• [PROMPT]: For the listing below, give the number of lines that hold the string "blue", without anything else.

• [INPUT FOR THIS TASK]:

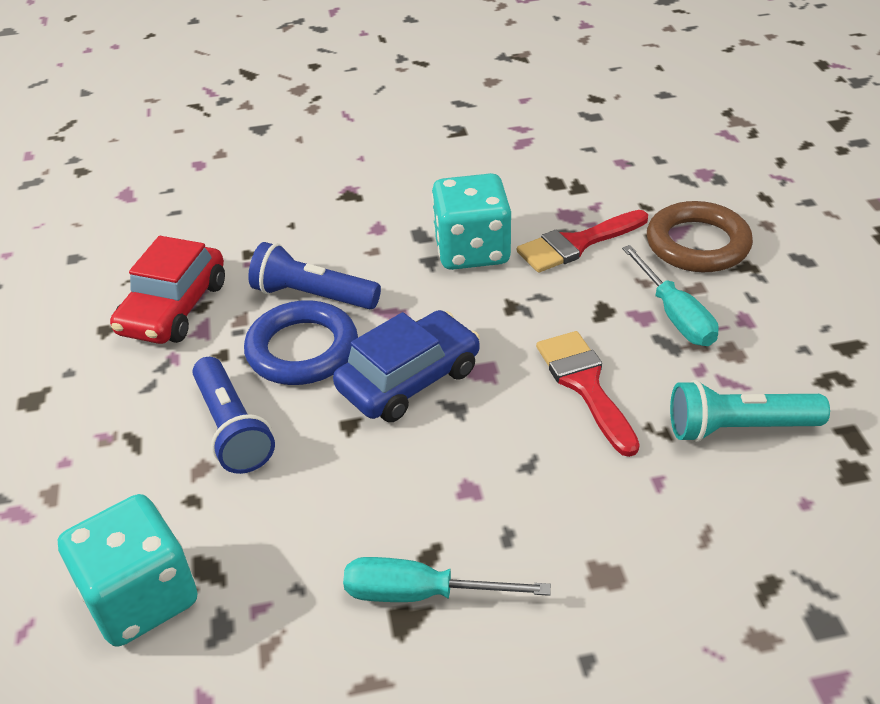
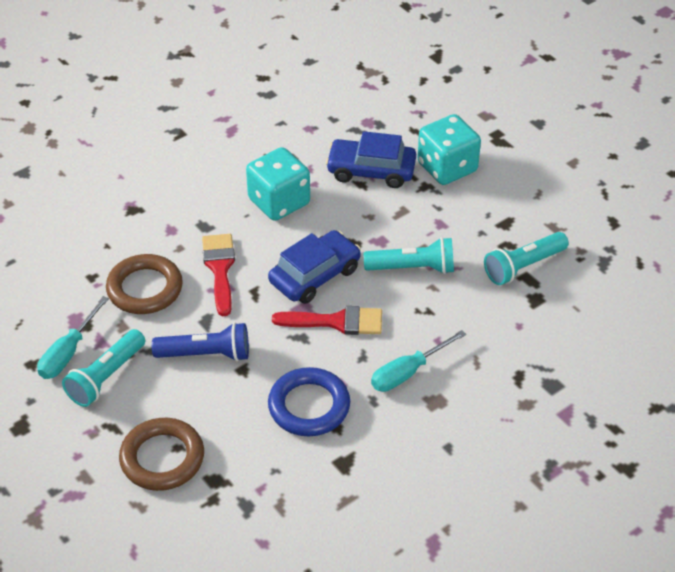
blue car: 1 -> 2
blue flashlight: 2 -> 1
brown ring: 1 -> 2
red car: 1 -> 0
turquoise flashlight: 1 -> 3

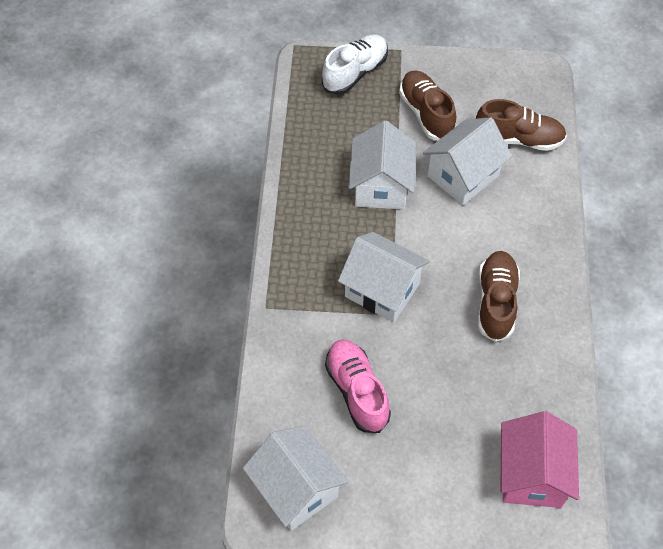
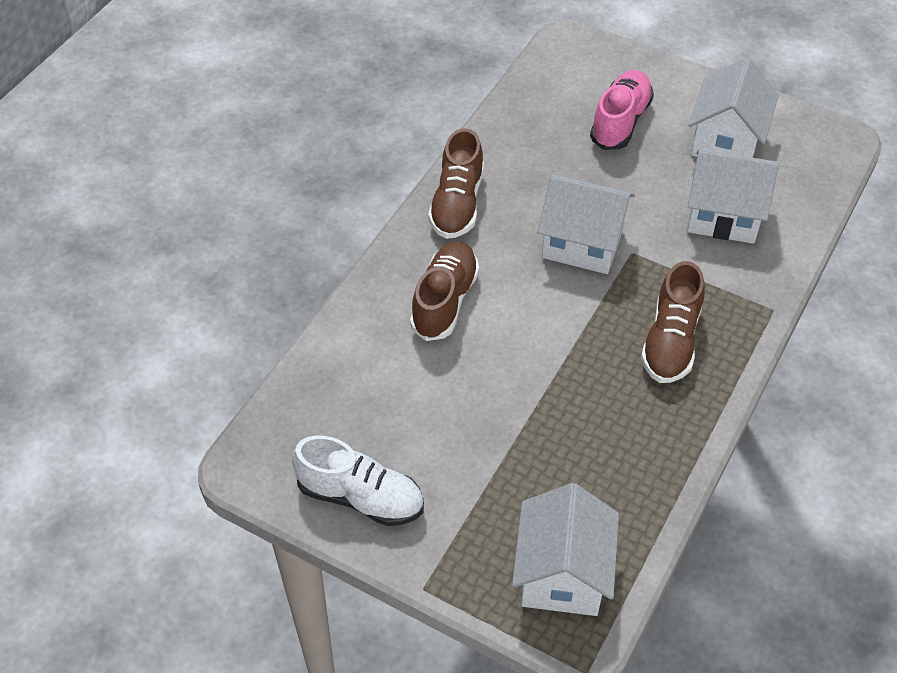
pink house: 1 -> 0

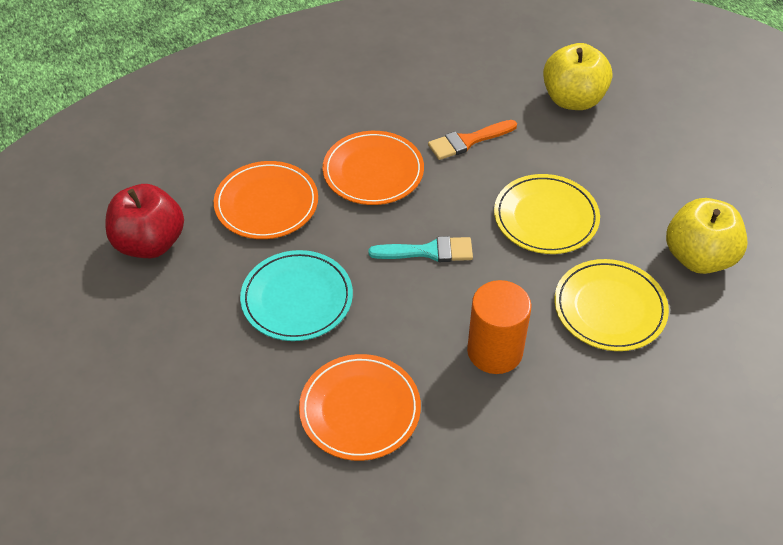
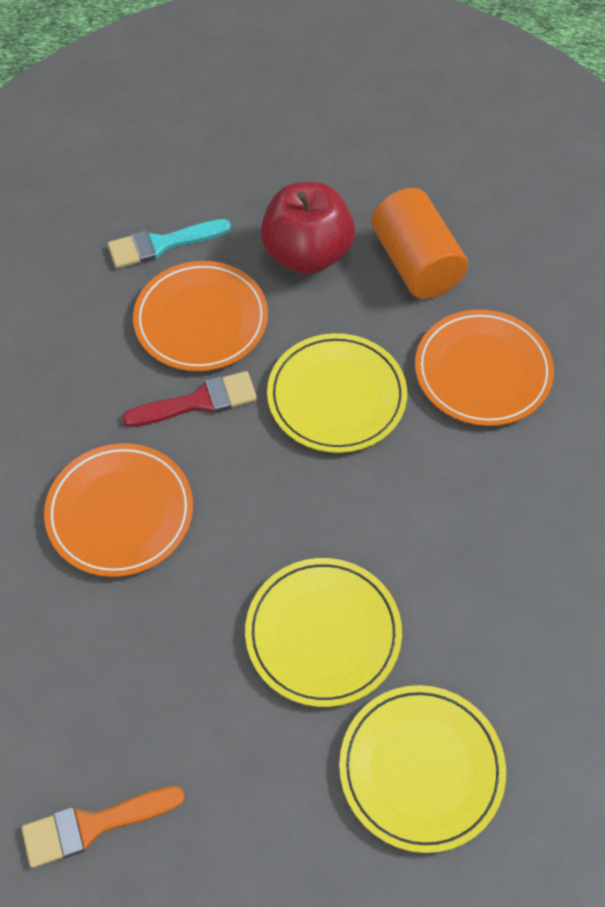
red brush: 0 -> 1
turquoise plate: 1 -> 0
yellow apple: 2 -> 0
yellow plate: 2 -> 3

...

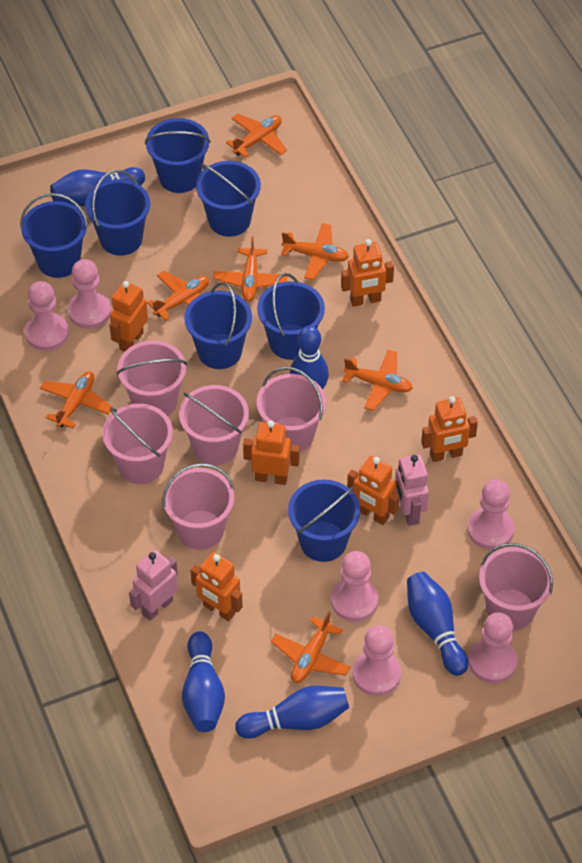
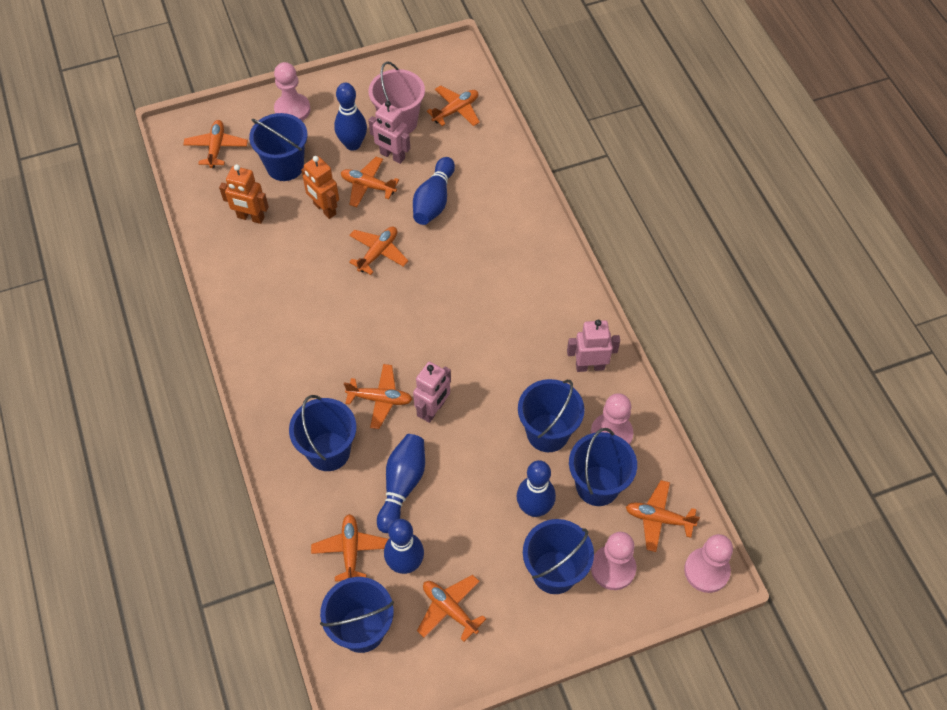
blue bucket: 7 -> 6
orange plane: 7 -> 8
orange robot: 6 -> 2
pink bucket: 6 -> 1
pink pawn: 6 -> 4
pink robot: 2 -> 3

• [EXPECTED ANSWER]: 3